= Task statement =
Reproduce every line of the material below word for word, in the same order.

= Data provided =
______________________________
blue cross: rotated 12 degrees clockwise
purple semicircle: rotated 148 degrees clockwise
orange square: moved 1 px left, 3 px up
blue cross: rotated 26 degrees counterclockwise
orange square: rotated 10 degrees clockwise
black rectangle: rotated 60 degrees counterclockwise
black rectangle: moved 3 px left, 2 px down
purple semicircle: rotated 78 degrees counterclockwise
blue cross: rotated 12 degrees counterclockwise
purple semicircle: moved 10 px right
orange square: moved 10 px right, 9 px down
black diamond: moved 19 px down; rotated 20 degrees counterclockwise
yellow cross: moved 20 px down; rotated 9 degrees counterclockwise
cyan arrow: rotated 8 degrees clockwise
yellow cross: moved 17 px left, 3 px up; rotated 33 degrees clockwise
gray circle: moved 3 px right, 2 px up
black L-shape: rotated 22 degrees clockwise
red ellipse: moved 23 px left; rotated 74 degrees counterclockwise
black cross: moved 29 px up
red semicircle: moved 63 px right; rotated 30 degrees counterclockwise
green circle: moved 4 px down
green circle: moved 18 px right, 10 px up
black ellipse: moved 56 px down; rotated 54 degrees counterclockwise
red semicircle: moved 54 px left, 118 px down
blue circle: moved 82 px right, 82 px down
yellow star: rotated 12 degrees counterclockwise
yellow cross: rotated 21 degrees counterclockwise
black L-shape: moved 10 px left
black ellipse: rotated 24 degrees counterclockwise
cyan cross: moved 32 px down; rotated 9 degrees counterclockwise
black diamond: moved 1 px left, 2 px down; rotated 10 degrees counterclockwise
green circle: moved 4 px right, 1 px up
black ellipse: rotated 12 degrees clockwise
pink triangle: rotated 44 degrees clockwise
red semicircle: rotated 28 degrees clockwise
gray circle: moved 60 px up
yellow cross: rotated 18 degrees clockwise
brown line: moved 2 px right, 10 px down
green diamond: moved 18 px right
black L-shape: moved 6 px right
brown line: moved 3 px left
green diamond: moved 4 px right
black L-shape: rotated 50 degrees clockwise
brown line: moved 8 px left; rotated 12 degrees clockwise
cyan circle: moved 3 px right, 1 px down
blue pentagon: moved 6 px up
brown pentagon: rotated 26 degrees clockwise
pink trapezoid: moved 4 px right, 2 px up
______________________________
= Exercise solution =
blue cross: rotated 12 degrees clockwise
purple semicircle: rotated 148 degrees clockwise
orange square: moved 1 px left, 3 px up
blue cross: rotated 26 degrees counterclockwise
orange square: rotated 10 degrees clockwise
black rectangle: rotated 60 degrees counterclockwise
black rectangle: moved 3 px left, 2 px down
purple semicircle: rotated 78 degrees counterclockwise
blue cross: rotated 12 degrees counterclockwise
purple semicircle: moved 10 px right
orange square: moved 10 px right, 9 px down
black diamond: moved 19 px down; rotated 20 degrees counterclockwise
yellow cross: moved 20 px down; rotated 9 degrees counterclockwise
cyan arrow: rotated 8 degrees clockwise
yellow cross: moved 17 px left, 3 px up; rotated 33 degrees clockwise
gray circle: moved 3 px right, 2 px up
black L-shape: rotated 22 degrees clockwise
red ellipse: moved 23 px left; rotated 74 degrees counterclockwise
black cross: moved 29 px up
red semicircle: moved 63 px right; rotated 30 degrees counterclockwise
green circle: moved 4 px down
green circle: moved 18 px right, 10 px up
black ellipse: moved 56 px down; rotated 54 degrees counterclockwise
red semicircle: moved 54 px left, 118 px down
blue circle: moved 82 px right, 82 px down
yellow star: rotated 12 degrees counterclockwise
yellow cross: rotated 21 degrees counterclockwise
black L-shape: moved 10 px left
black ellipse: rotated 24 degrees counterclockwise
cyan cross: moved 32 px down; rotated 9 degrees counterclockwise
black diamond: moved 1 px left, 2 px down; rotated 10 degrees counterclockwise
green circle: moved 4 px right, 1 px up
black ellipse: rotated 12 degrees clockwise
pink triangle: rotated 44 degrees clockwise
red semicircle: rotated 28 degrees clockwise
gray circle: moved 60 px up
yellow cross: rotated 18 degrees clockwise
brown line: moved 2 px right, 10 px down
green diamond: moved 18 px right
black L-shape: moved 6 px right
brown line: moved 3 px left
green diamond: moved 4 px right
black L-shape: rotated 50 degrees clockwise
brown line: moved 8 px left; rotated 12 degrees clockwise
cyan circle: moved 3 px right, 1 px down
blue pentagon: moved 6 px up
brown pentagon: rotated 26 degrees clockwise
pink trapezoid: moved 4 px right, 2 px up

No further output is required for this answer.